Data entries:
== Segment start ==
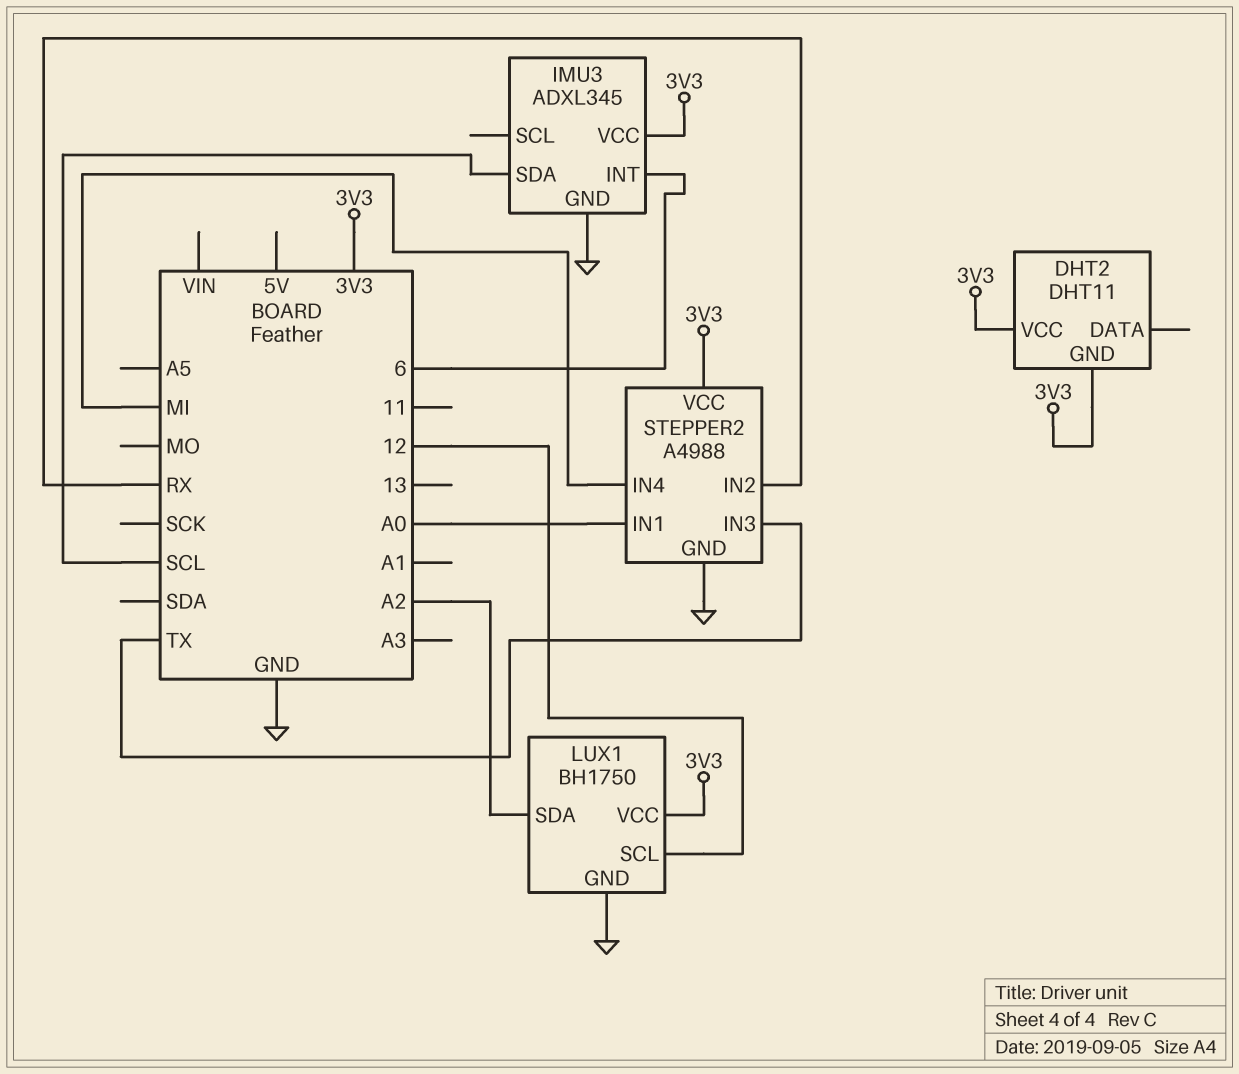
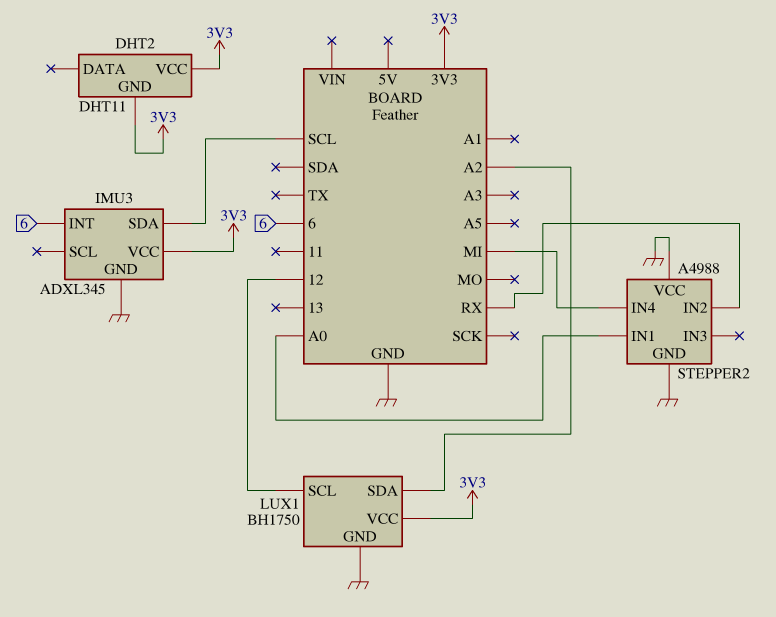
STEPPER2 pin IN3: TX -> none
STEPPER2 pin VCC: 3V3 -> GND

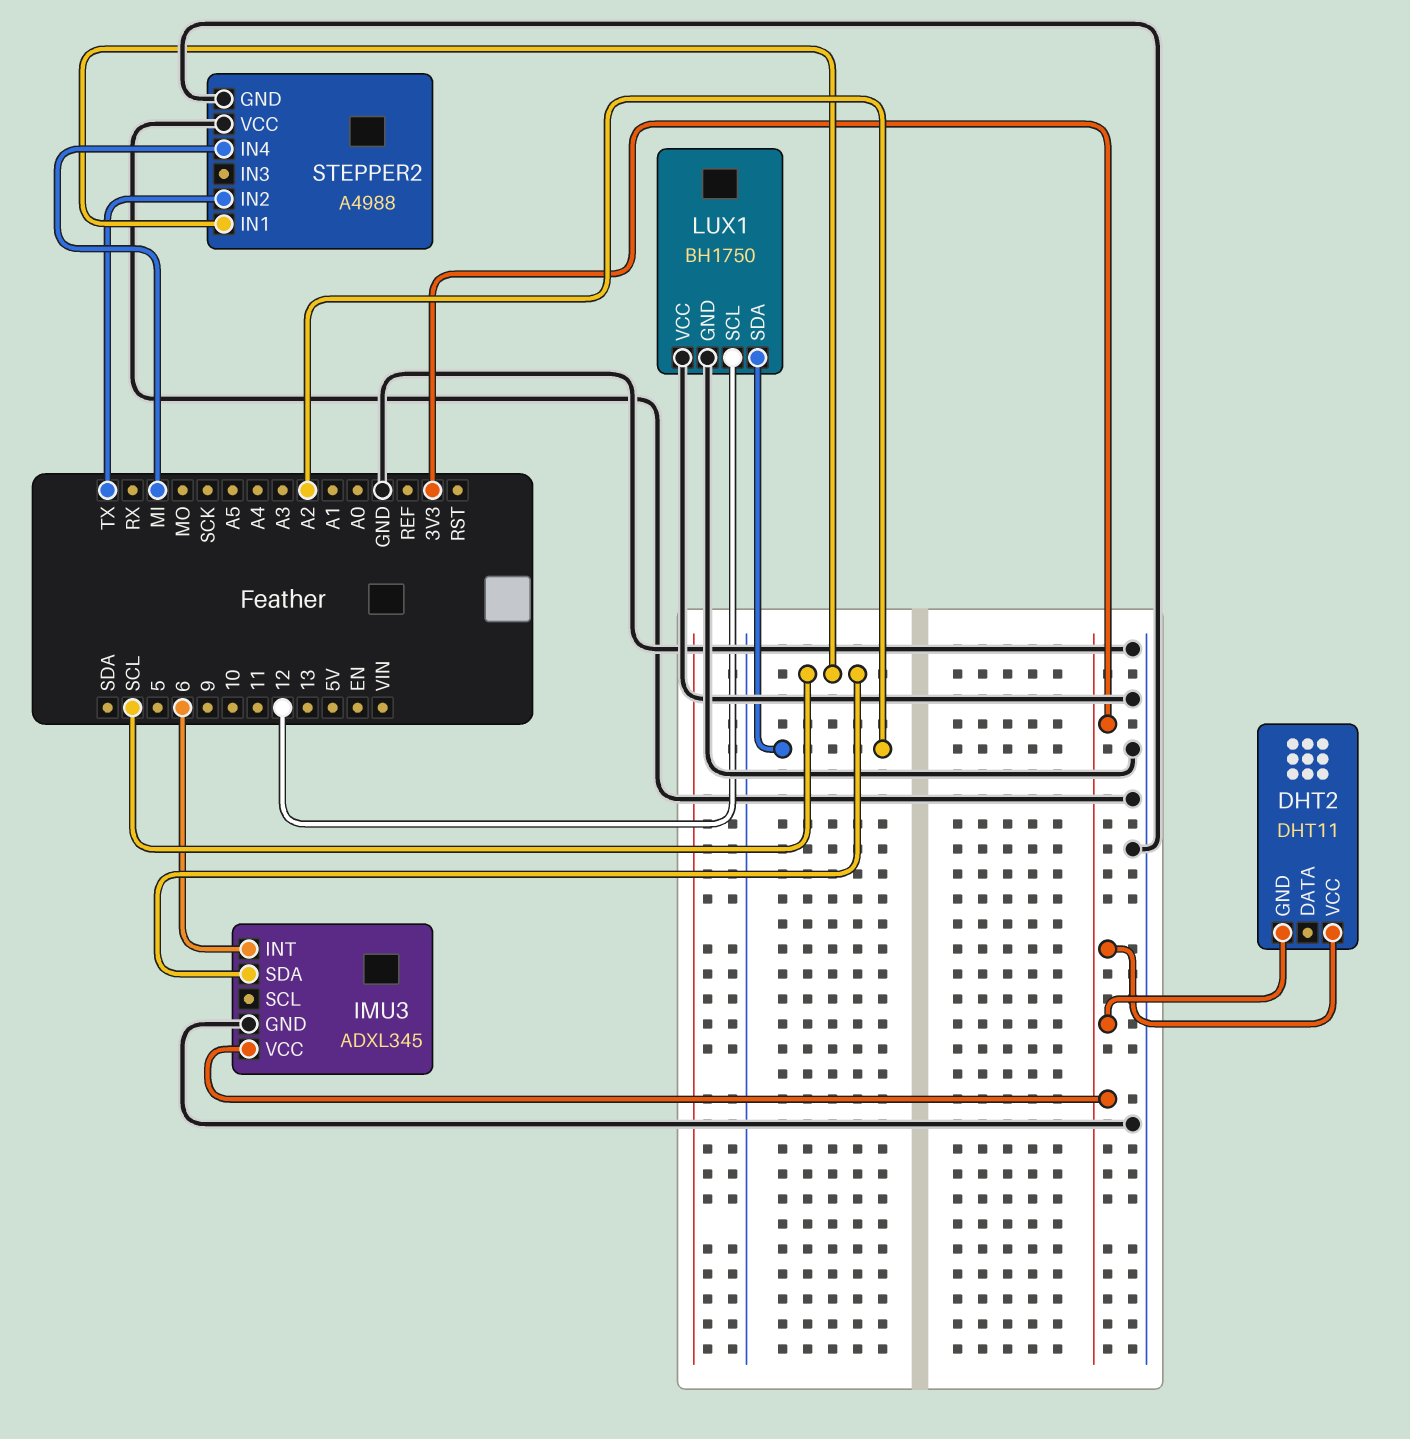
LUX1 pin VCC: 3V3 -> GND
STEPPER2 pin IN1: A0 -> SCL
STEPPER2 pin IN2: RX -> TX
== Segment end ==
**Required action:** Omit the pictures; restate every entry word for word.

**The completed task:**
STEPPER2 pin IN3: TX -> none
STEPPER2 pin VCC: 3V3 -> GND

LUX1 pin VCC: 3V3 -> GND
STEPPER2 pin IN1: A0 -> SCL
STEPPER2 pin IN2: RX -> TX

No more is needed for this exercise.